»»

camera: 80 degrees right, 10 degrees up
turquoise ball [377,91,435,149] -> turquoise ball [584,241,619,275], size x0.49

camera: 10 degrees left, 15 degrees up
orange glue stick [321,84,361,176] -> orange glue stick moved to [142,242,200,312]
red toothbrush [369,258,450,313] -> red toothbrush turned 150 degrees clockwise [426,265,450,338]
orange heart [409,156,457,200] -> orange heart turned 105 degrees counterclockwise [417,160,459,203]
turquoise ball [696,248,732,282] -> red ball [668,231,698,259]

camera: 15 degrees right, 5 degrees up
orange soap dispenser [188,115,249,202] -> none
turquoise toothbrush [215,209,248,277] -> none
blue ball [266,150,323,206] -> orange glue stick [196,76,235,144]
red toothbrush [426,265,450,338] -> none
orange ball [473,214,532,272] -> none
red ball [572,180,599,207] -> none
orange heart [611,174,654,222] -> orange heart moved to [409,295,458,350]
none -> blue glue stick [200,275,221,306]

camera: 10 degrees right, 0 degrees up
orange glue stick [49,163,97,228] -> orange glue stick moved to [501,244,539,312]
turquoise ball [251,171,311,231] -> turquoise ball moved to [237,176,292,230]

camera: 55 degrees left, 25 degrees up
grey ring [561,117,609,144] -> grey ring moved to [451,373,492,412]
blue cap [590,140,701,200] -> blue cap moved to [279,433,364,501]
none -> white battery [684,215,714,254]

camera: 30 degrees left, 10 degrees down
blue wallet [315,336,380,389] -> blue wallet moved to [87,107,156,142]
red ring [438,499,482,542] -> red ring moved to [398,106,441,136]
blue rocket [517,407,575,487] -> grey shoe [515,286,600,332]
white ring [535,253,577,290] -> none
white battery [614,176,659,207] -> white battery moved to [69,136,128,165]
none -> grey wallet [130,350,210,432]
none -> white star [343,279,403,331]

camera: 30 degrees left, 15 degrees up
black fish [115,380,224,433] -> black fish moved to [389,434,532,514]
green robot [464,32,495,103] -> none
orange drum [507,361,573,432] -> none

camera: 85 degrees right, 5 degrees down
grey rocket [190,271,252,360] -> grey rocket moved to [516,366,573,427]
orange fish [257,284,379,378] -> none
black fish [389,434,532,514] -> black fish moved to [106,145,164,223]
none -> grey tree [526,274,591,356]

««

• **Task details**
Everything from the line that has "none -> white star [343,279,403,331]" to the final line above should be retyped exactly, and nothing else.

• **Output**
none -> white star [343,279,403,331]

camera: 30 degrees left, 15 degrees up
black fish [115,380,224,433] -> black fish moved to [389,434,532,514]
green robot [464,32,495,103] -> none
orange drum [507,361,573,432] -> none

camera: 85 degrees right, 5 degrees down
grey rocket [190,271,252,360] -> grey rocket moved to [516,366,573,427]
orange fish [257,284,379,378] -> none
black fish [389,434,532,514] -> black fish moved to [106,145,164,223]
none -> grey tree [526,274,591,356]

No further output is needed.